- PROBLEM STATEMENT:
The required output is every entry below, copied exactly.

[PROVIDED RECORDS Boundary: Start]

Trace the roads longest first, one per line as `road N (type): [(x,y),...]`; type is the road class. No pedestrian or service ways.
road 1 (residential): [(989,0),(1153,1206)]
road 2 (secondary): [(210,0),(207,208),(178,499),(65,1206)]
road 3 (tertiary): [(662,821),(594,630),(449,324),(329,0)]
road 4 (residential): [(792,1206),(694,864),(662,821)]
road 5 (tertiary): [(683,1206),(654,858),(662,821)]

[PROVIDED RECORDS Boundary: End]

- RESPONSE TO THE TASK:
Trace the roads longest first, one per line as `road N (type): [(x,y),...]`; type is the road class. No pedestrian or service ways.
road 1 (residential): [(989,0),(1153,1206)]
road 2 (secondary): [(210,0),(207,208),(178,499),(65,1206)]
road 3 (tertiary): [(662,821),(594,630),(449,324),(329,0)]
road 4 (residential): [(792,1206),(694,864),(662,821)]
road 5 (tertiary): [(683,1206),(654,858),(662,821)]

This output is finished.